▼
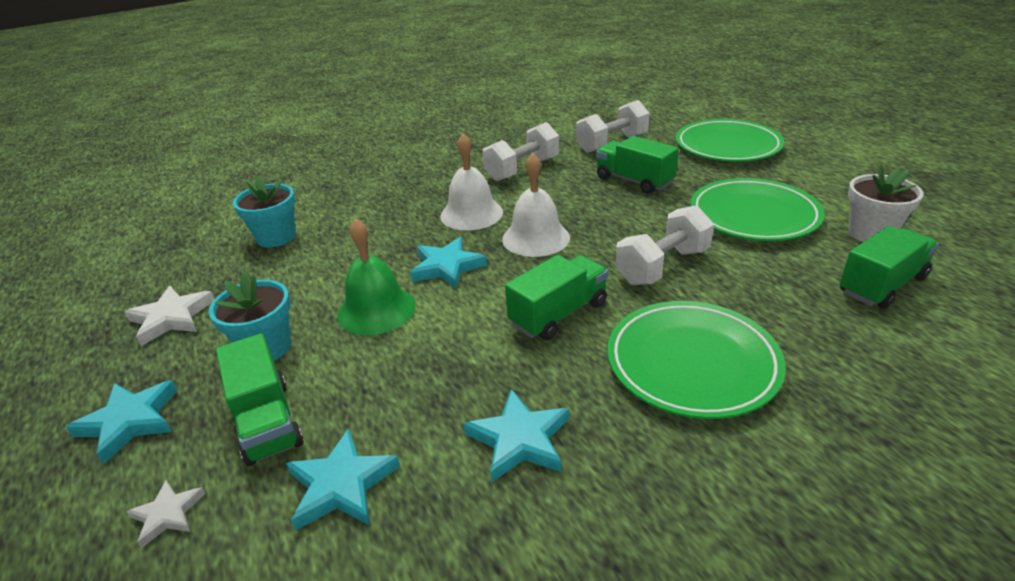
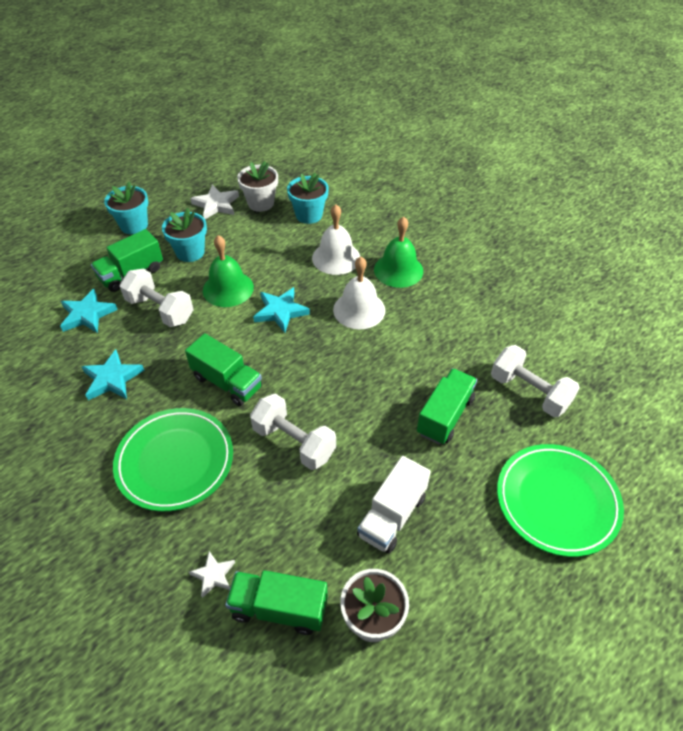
camera: 75 degrees right, 15 degrees up
turquoise star [66,380,178,464] -> turquoise flower pot [104,182,149,234]
white star [126,480,205,548] -> white star moved to [189,551,235,598]
white dumbbell [483,122,559,181] -> white dumbbell moved to [120,269,194,327]
white bell [502,153,570,257] -> white bell moved to [312,204,360,275]
green plate [691,178,825,241] -> white truck [357,456,431,554]
green truck [840,226,939,309] -> green truck turned 150 degrees clockwise [225,570,328,635]
none -> white flower pot [237,161,278,212]
none -> green bell [374,216,423,288]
▲
What to produce - Every line, from the one holding "green plate [691,178,825,241]" through the last line of the material above, should be transcribed exactly, and no line outside that range.

Solved exercise -
green plate [691,178,825,241] -> white truck [357,456,431,554]
green truck [840,226,939,309] -> green truck turned 150 degrees clockwise [225,570,328,635]
none -> white flower pot [237,161,278,212]
none -> green bell [374,216,423,288]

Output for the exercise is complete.